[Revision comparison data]
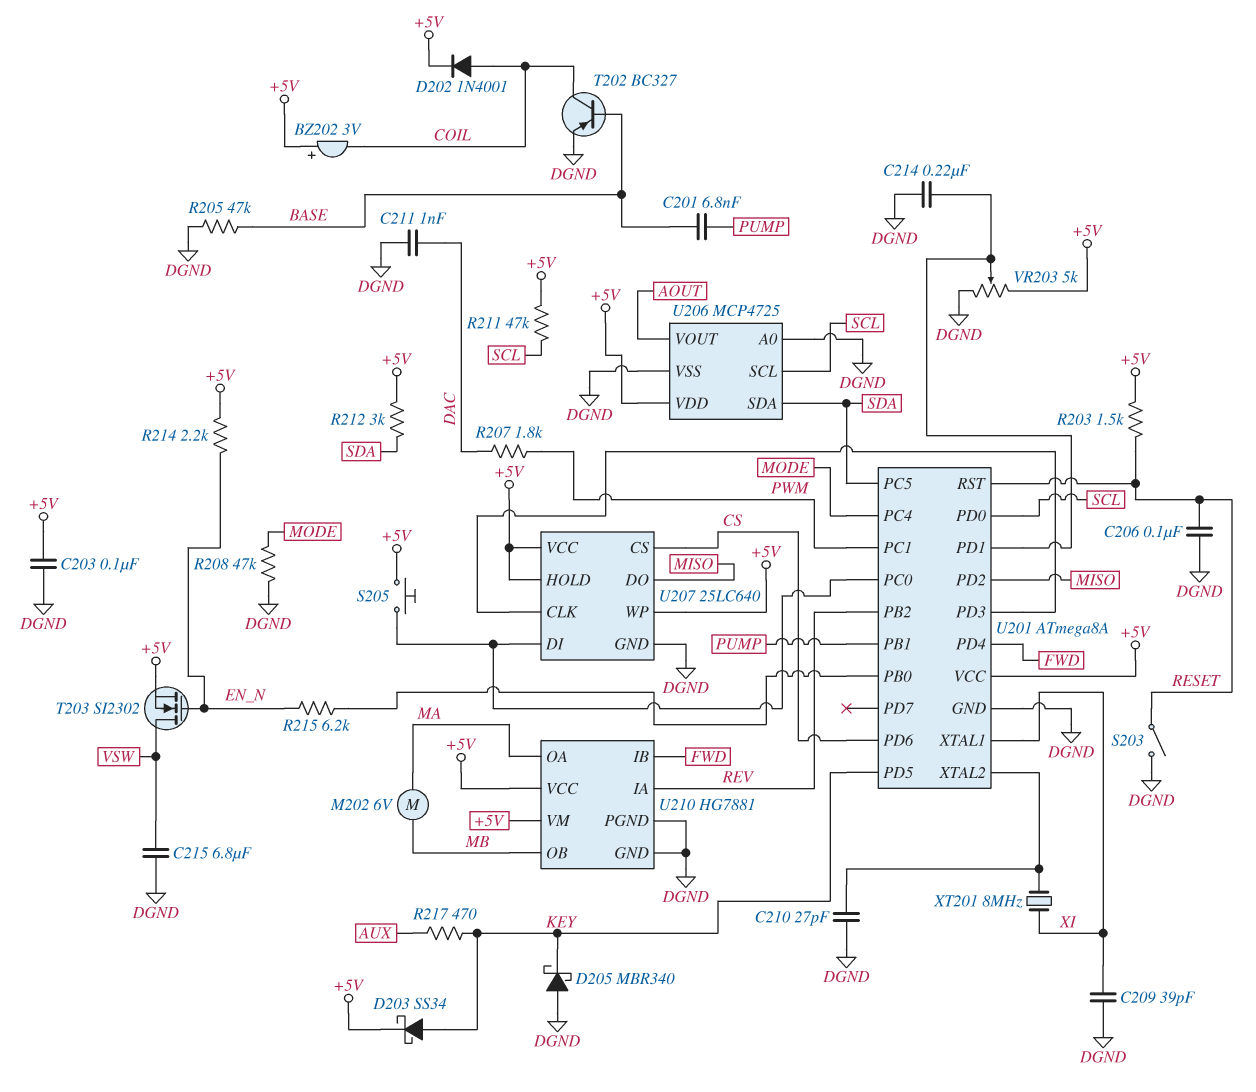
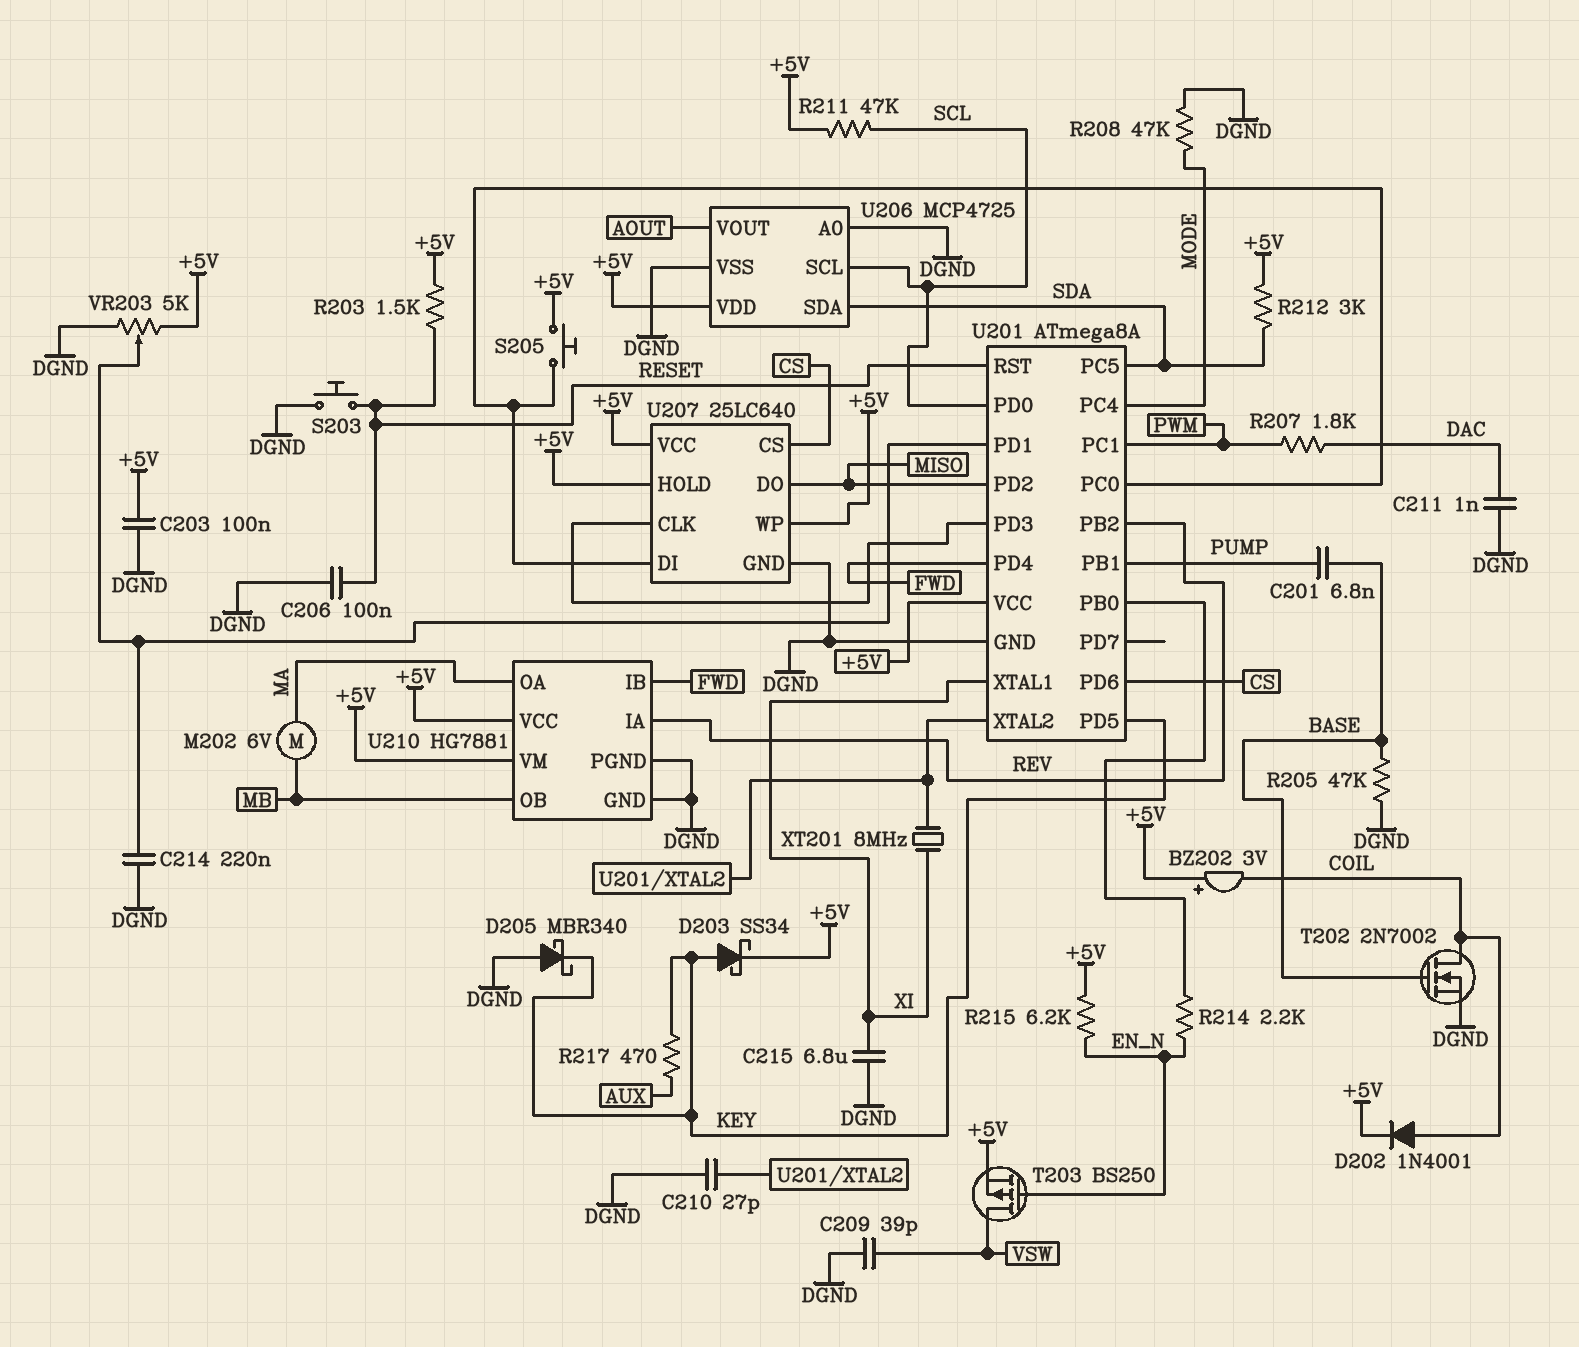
C209: 39pF (DGND, XI) -> 39pF (DGND, VSW)
C215: 6.8uF (DGND, VSW) -> 6.8uF (DGND, XI)
R214: 2.2k (+5V, EN_N) -> 2.2k (EN_N, U201/PB0)
R215: 6.2k (EN_N, U201/PB0) -> 6.2k (+5V, EN_N)
S203: switch (DGND, RESET) -> button (DGND, RESET)
T202: PNP BC327 (B BASE, C COIL, E DGND) -> NMOS 2N7002 (G BASE, D COIL, S DGND)
T203: NMOS SI2302 (G EN_N, D VSW, S +5V) -> PMOS BS250 (G EN_N, D VSW, S +5V)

_EXERCISE:_ Reproduce exactly the lines from the one containing "T202: PNP BC327" through the last line of the records above, including both, and nothing else.

_EXERCISE OUTPUT:_
T202: PNP BC327 (B BASE, C COIL, E DGND) -> NMOS 2N7002 (G BASE, D COIL, S DGND)
T203: NMOS SI2302 (G EN_N, D VSW, S +5V) -> PMOS BS250 (G EN_N, D VSW, S +5V)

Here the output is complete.